+++ Records to use +++

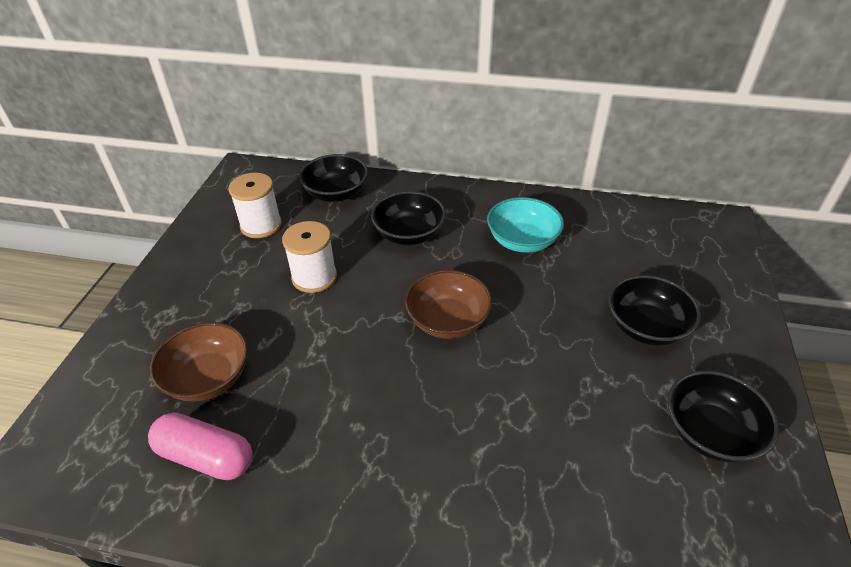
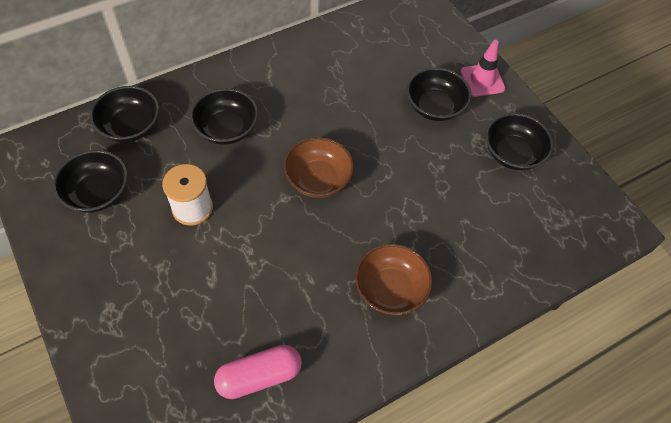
camera: 45 degrees left, 15 degrees up
(208, 378) = (200, 331): brown bowl -> brown bowl (390, 289)
(261, 225) = (98, 193): white spool -> black bowl
(522, 241) = (311, 87): turquoise bowl -> none
(735, 332) = (482, 80): none -> pink traffic cone

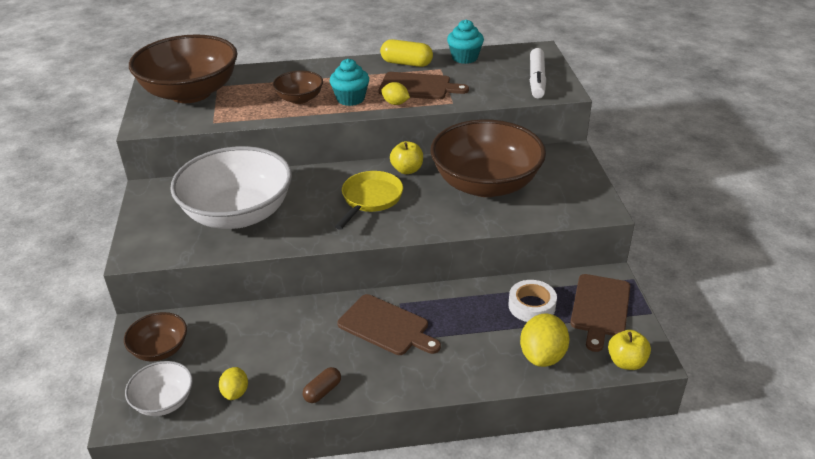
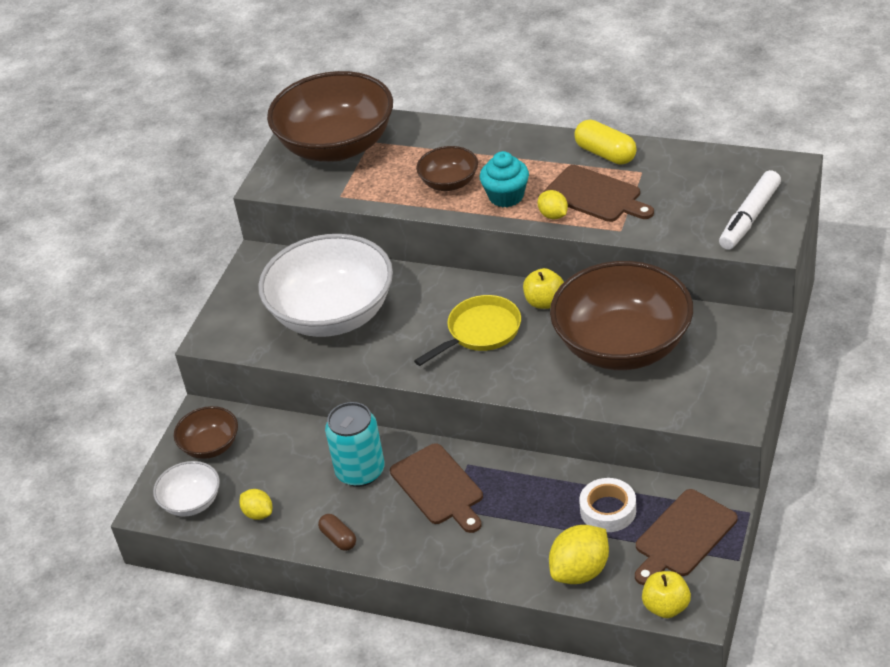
camera: 30 degrees right, 5 degrees up
(235, 392) = (258, 513): yellow lemon -> yellow lemon turned 75 degrees counterclockwise
(311, 332) = (360, 471): none -> turquoise can
(322, 391) = (338, 538): brown capsule -> brown capsule turned 75 degrees clockwise
(464, 58) = (684, 160): turquoise cupcake -> none

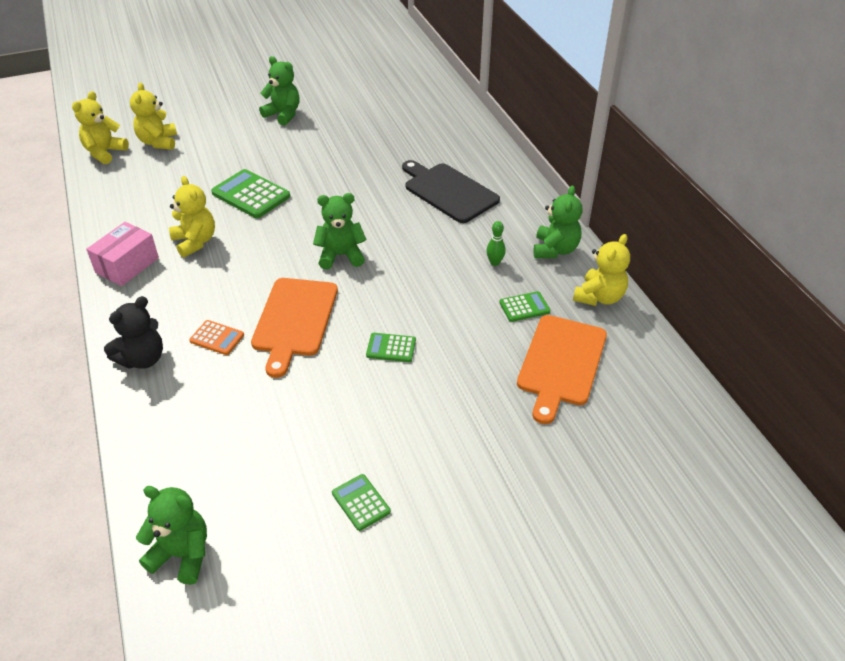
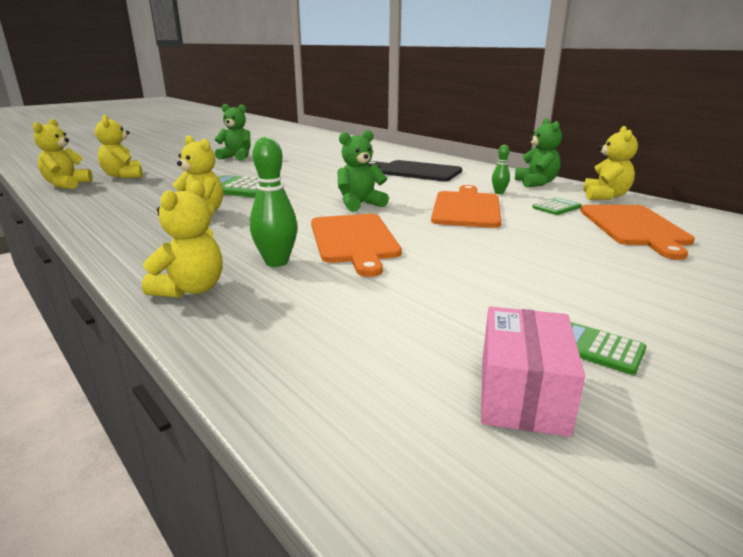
camera: 20 degrees left, 20 degrees down
(127, 265) = (128, 234): pink box -> pink box (522, 394)
(142, 359) = (191, 289): black teddy bear -> yellow teddy bear
(182, 554) = (415, 471): green teddy bear -> none
(217, 338) = (276, 262): orange calculator -> green bowling pin
(391, 348) = (473, 241): green calculator -> none
(434, 287) = (466, 208): none -> orange cutting board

+++

== What to produce ==
In the listing above, find each line with "degrees" and copy it.

== Task solution ==
camera: 45 degrees left, 15 degrees up
camera: 30 degrees right, 5 degrees up
(235, 392) = (258, 513): yellow lemon -> yellow lemon turned 75 degrees counterclockwise
(322, 391) = (338, 538): brown capsule -> brown capsule turned 75 degrees clockwise
camera: 20 degrees left, 20 degrees down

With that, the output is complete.